* Excerpted records:
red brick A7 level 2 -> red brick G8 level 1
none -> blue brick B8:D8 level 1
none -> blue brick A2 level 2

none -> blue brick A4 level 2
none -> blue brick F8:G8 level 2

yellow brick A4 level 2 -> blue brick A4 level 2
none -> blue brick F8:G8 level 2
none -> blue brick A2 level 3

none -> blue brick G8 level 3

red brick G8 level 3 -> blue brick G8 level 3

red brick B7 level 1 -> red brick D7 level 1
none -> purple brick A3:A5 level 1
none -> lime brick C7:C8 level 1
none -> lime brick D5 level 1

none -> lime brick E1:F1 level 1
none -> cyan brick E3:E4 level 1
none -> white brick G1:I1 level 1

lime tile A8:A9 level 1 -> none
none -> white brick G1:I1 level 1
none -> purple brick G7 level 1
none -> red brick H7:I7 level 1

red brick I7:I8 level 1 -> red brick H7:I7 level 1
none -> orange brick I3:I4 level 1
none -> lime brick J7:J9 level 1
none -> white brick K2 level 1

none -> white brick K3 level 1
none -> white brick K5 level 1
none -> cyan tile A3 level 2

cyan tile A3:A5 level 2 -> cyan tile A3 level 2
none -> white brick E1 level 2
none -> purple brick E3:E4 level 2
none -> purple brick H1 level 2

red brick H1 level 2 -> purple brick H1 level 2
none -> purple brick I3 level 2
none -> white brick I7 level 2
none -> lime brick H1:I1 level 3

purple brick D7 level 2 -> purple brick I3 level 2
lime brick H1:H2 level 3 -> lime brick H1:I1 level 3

* To do:
Only the lines from the one holding "none -> cyan tile A3 level 2" through the end of the records should appear in the answer, each repeated exactly.

* Output below:
none -> cyan tile A3 level 2

cyan tile A3:A5 level 2 -> cyan tile A3 level 2
none -> white brick E1 level 2
none -> purple brick E3:E4 level 2
none -> purple brick H1 level 2

red brick H1 level 2 -> purple brick H1 level 2
none -> purple brick I3 level 2
none -> white brick I7 level 2
none -> lime brick H1:I1 level 3

purple brick D7 level 2 -> purple brick I3 level 2
lime brick H1:H2 level 3 -> lime brick H1:I1 level 3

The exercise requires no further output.